Exercise
Reproduce without any change the items between the line holding "This is a 0.075" and the line holding "road 3 (residential): [(10,442),(45,325)]", inclusive.

Data supplied
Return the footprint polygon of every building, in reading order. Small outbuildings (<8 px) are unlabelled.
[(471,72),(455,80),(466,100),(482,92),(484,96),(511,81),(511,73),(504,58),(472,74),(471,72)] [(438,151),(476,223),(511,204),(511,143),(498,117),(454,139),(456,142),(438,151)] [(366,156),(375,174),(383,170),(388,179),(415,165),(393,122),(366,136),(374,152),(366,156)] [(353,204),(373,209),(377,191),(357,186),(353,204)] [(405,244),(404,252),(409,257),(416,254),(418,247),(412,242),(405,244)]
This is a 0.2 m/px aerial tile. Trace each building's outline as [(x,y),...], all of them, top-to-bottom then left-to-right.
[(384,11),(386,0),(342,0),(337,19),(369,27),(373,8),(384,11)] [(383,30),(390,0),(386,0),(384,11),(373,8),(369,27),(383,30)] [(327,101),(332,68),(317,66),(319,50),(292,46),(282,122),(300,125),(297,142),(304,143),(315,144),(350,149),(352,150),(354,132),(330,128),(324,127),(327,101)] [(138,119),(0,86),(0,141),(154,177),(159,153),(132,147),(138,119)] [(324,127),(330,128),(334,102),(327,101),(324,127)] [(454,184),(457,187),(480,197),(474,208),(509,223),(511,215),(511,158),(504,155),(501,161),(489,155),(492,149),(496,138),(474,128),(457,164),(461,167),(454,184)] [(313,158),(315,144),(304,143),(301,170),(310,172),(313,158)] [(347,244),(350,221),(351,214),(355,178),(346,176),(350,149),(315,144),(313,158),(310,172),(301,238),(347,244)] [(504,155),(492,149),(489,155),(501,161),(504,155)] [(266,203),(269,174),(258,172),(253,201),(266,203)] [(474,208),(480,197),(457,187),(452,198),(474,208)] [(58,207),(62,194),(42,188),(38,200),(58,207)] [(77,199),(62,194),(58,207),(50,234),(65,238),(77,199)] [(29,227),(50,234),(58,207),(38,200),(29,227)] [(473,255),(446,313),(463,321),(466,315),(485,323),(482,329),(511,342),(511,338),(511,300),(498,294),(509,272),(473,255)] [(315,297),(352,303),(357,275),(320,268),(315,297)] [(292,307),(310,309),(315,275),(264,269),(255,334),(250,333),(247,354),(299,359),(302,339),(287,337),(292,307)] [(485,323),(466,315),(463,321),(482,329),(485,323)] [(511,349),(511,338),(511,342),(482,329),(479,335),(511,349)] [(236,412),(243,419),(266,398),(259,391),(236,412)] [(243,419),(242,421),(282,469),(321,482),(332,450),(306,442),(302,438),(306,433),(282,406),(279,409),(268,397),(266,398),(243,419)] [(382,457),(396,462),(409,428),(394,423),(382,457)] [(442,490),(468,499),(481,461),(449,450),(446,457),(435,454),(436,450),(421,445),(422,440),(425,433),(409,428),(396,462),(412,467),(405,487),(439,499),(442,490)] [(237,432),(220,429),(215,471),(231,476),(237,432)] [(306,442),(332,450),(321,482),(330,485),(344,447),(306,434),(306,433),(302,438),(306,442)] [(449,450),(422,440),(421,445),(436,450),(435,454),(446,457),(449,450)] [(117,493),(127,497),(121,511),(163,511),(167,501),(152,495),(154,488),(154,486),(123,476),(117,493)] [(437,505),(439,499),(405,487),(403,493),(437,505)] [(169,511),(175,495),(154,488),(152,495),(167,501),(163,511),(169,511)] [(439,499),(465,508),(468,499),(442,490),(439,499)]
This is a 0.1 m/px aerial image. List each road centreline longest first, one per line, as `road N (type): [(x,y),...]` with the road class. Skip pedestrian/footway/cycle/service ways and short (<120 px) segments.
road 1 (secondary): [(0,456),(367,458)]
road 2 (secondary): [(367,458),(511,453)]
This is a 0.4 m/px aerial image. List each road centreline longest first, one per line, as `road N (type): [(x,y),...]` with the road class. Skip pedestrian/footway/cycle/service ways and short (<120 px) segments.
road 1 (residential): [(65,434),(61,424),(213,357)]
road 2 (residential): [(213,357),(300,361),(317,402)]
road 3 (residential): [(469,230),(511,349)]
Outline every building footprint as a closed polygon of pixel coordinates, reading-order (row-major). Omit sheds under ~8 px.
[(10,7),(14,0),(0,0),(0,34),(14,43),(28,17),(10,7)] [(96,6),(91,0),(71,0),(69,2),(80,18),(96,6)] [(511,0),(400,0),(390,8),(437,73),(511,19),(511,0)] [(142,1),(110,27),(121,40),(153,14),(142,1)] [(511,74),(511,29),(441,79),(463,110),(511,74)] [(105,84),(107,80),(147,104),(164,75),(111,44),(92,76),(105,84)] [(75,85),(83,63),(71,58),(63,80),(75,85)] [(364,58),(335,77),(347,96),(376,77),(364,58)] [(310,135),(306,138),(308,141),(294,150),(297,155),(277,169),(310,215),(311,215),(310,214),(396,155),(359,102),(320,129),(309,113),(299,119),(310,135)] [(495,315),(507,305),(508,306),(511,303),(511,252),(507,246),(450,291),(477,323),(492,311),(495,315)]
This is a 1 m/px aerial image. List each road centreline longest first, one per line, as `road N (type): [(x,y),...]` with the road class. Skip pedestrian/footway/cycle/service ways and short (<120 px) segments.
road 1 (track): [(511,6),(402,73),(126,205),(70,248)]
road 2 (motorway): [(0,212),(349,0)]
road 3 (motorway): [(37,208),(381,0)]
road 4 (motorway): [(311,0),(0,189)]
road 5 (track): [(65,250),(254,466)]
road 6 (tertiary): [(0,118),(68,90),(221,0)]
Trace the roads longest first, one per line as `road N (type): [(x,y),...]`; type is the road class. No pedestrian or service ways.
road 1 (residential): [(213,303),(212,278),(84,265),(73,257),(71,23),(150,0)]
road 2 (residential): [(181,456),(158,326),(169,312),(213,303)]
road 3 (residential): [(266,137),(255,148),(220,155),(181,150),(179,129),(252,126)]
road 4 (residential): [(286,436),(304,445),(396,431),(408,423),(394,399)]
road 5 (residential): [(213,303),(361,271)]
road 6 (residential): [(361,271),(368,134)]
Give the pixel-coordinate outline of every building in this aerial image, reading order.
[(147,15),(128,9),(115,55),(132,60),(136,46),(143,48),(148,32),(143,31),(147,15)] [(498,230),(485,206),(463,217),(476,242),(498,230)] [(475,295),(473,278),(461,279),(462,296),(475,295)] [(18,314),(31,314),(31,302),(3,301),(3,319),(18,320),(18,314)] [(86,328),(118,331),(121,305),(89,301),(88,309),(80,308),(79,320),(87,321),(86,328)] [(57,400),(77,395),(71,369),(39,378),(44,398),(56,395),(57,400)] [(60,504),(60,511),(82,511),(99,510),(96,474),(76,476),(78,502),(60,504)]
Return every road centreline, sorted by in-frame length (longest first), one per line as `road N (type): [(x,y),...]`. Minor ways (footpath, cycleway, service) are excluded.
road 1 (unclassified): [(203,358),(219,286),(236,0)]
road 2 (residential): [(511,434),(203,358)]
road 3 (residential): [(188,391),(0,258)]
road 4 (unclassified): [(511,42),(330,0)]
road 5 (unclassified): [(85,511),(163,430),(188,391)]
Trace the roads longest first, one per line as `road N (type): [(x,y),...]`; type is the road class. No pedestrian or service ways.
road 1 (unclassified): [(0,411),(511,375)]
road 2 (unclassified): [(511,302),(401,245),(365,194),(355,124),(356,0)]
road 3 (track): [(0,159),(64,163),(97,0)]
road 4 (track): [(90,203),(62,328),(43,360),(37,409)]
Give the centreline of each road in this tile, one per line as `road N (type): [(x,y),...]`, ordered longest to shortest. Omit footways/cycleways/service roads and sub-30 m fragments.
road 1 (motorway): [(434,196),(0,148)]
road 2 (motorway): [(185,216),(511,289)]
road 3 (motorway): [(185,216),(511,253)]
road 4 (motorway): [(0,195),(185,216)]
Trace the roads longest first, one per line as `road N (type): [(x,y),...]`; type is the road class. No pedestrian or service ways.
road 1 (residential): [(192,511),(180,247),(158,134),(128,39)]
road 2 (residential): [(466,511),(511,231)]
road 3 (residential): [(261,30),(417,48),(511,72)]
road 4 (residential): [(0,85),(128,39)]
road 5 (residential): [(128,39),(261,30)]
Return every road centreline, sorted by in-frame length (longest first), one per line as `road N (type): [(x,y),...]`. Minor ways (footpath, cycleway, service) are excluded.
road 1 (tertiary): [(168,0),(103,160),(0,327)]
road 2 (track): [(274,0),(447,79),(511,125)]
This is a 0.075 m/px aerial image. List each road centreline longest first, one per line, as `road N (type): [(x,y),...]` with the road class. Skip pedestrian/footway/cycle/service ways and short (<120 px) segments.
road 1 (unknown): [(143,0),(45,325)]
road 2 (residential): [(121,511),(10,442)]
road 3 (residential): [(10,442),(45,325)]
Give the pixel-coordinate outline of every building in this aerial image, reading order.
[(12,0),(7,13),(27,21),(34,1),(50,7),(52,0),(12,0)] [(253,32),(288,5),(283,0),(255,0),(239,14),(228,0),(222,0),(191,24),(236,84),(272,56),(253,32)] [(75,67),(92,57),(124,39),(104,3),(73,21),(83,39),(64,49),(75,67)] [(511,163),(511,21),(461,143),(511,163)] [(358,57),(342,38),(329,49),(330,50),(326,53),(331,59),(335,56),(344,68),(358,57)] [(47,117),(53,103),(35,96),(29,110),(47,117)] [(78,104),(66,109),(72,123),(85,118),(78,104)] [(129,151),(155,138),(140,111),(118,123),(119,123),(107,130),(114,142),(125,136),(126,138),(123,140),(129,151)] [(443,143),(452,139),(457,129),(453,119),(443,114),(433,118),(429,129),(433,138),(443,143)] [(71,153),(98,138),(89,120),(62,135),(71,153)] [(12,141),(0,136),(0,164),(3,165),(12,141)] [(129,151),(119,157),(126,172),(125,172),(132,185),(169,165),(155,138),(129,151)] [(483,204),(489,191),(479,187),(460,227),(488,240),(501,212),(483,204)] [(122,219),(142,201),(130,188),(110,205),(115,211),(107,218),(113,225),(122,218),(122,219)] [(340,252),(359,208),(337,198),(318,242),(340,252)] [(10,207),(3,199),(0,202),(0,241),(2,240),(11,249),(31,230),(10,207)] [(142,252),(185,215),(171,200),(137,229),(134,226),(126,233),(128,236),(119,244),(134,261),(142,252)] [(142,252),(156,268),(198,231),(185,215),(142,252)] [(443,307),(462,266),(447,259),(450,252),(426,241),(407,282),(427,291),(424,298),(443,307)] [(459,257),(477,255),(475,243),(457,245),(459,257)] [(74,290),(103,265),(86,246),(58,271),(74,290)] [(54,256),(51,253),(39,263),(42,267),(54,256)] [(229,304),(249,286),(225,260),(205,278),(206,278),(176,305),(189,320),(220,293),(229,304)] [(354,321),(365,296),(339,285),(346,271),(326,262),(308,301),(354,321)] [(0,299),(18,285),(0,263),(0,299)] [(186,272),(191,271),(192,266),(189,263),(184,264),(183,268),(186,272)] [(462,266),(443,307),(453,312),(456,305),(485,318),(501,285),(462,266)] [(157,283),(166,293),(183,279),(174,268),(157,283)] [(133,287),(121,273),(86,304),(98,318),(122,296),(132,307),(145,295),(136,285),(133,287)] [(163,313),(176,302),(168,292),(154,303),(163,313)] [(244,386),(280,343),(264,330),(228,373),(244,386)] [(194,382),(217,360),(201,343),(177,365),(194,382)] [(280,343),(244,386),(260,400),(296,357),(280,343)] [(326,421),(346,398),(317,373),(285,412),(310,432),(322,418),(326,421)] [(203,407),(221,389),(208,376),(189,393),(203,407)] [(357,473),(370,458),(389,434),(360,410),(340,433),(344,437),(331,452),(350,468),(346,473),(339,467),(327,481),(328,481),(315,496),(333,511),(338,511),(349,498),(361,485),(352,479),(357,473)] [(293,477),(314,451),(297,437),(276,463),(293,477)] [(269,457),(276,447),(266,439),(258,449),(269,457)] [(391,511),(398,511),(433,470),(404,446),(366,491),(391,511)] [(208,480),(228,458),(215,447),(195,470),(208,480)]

The result
This is a 0.075 m/px aerial image. List each road centreline longest first, one per line, as `road N (type): [(x,y),...]` with the road class. Skip pedestrian/footway/cycle/service ways and short (<120 px) segments.
road 1 (unknown): [(143,0),(45,325)]
road 2 (residential): [(121,511),(10,442)]
road 3 (residential): [(10,442),(45,325)]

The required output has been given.